Problem details
Once the line containing "- change: resized" is found, retype it and each line after it through the last entry below, word for word, and nothing else.

Supplied data
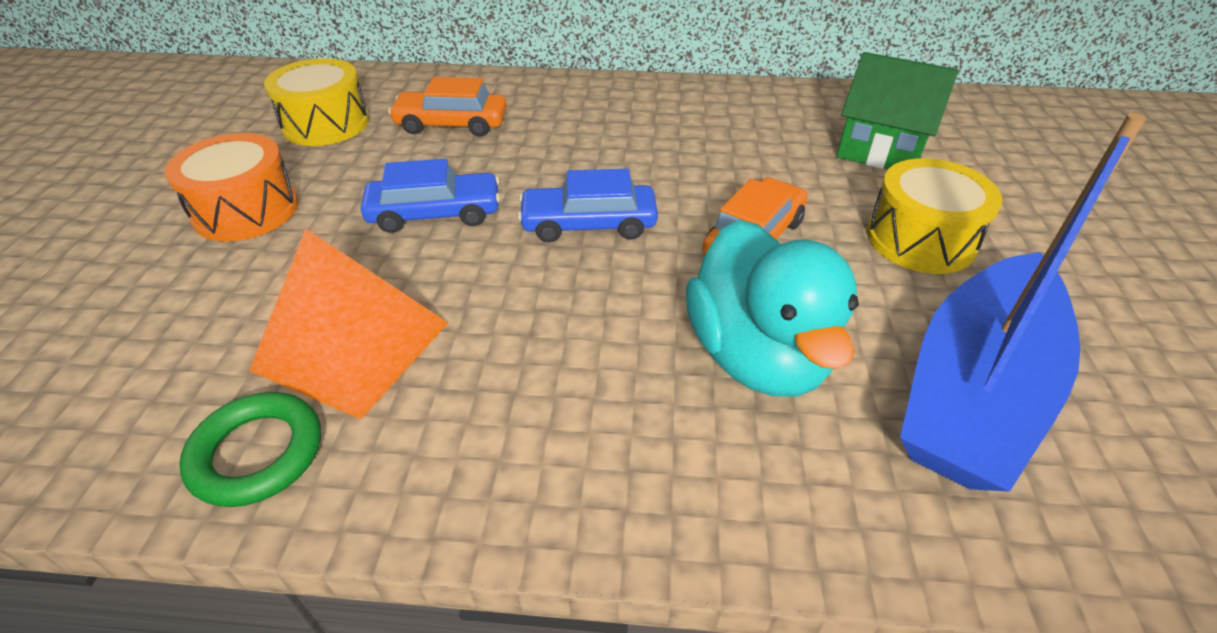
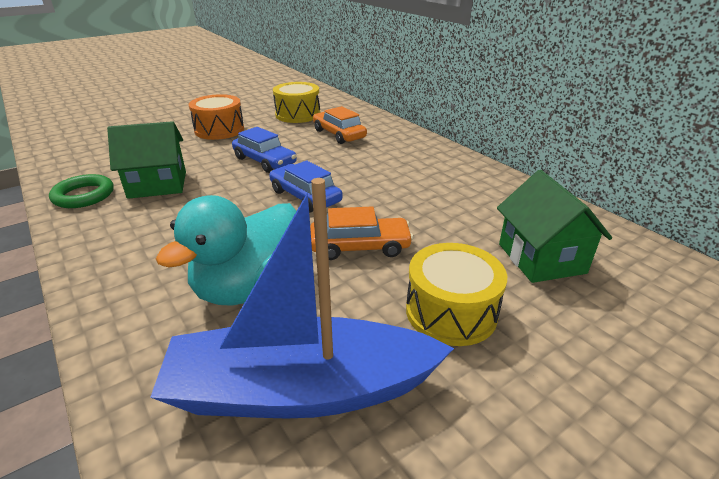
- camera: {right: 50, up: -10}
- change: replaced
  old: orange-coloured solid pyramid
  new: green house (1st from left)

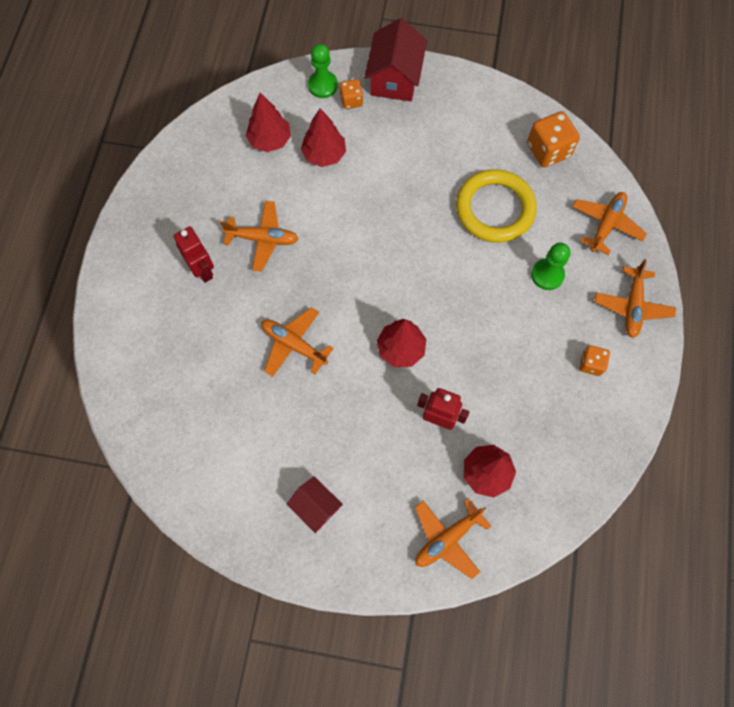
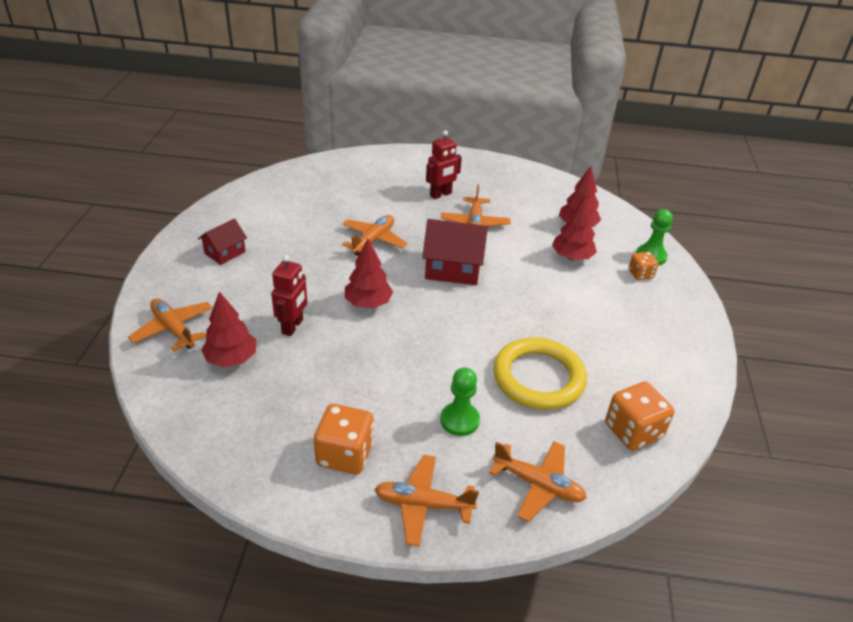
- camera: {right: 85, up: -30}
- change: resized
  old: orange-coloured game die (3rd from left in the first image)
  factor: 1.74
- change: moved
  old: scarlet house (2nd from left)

Solved exercise
- change: resized
  old: orange-coloured game die (3rd from left in the first image)
  factor: 1.74
- change: moved
  old: scarlet house (2nd from left)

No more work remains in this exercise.